----- GIVEN DATA -----

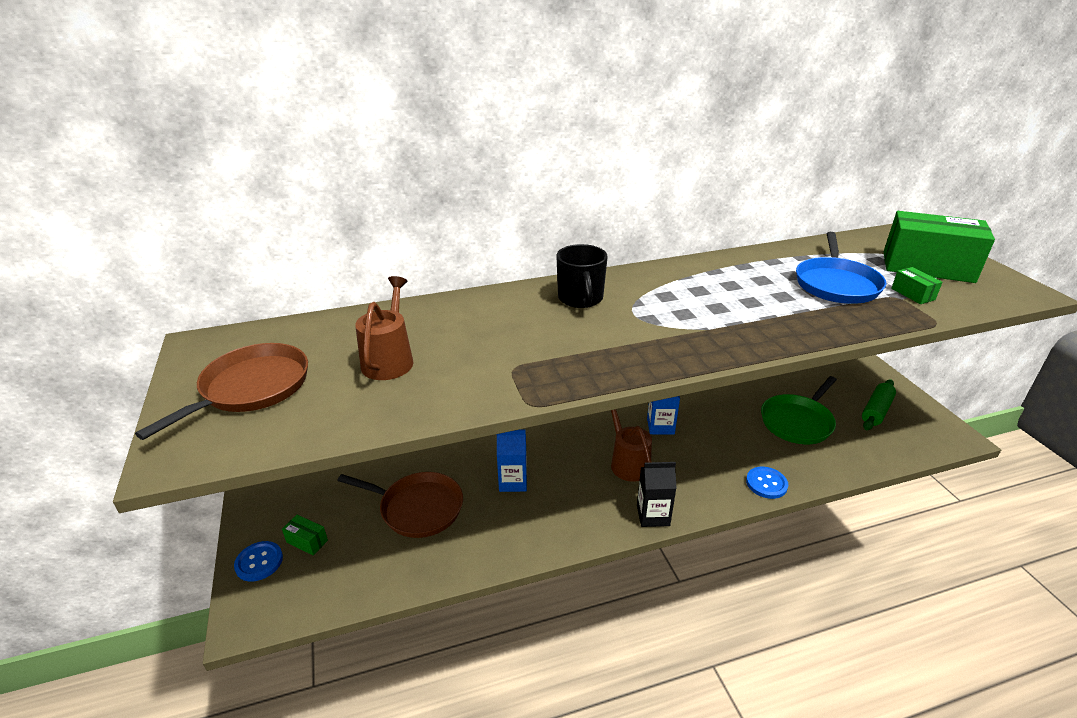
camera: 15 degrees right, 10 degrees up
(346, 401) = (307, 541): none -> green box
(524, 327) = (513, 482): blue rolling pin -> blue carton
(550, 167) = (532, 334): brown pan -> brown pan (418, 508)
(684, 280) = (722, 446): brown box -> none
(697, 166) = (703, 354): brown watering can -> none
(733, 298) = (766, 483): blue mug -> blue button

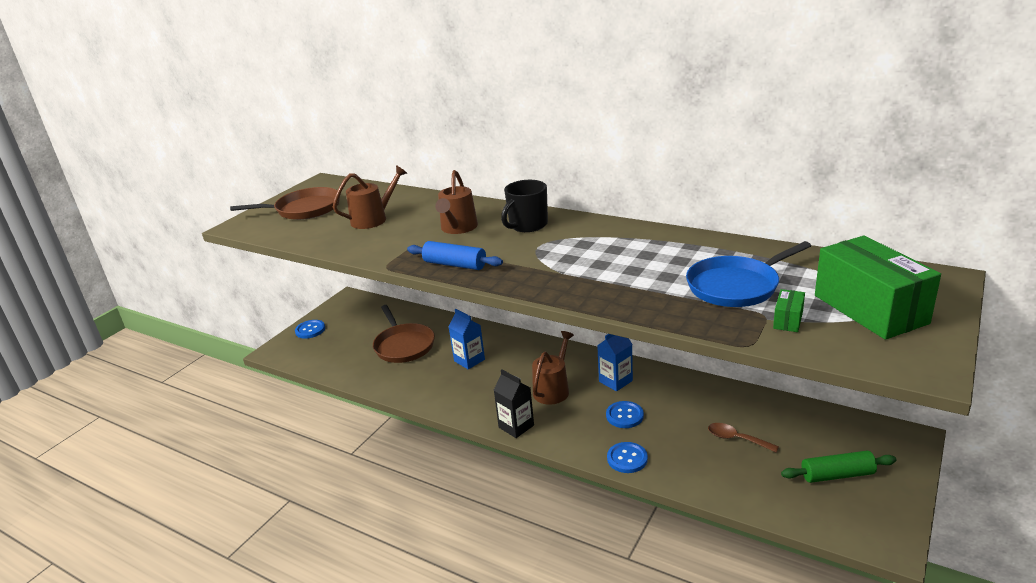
camera: 50 degrees right, 5 degrees down
(307, 541) = (338, 332): green box -> none
(517, 329) = (458, 228): none -> brown watering can
(599, 366) = (455, 265): none -> blue rolling pin
(711, 450) = (624, 416): none -> blue button
(797, 422) = (737, 439): green pan -> brown spoon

-----

*PROMPT*. Could you retype the whole listing word for word, minus its pictures?

*RESULT BELOW*.
camera: 15 degrees right, 10 degrees up
(346, 401) = (307, 541): none -> green box
(524, 327) = (513, 482): blue rolling pin -> blue carton
(550, 167) = (532, 334): brown pan -> brown pan (418, 508)
(684, 280) = (722, 446): brown box -> none
(697, 166) = (703, 354): brown watering can -> none
(733, 298) = (766, 483): blue mug -> blue button

camera: 50 degrees right, 5 degrees down
(307, 541) = (338, 332): green box -> none
(517, 329) = (458, 228): none -> brown watering can
(599, 366) = (455, 265): none -> blue rolling pin
(711, 450) = (624, 416): none -> blue button
(797, 422) = (737, 439): green pan -> brown spoon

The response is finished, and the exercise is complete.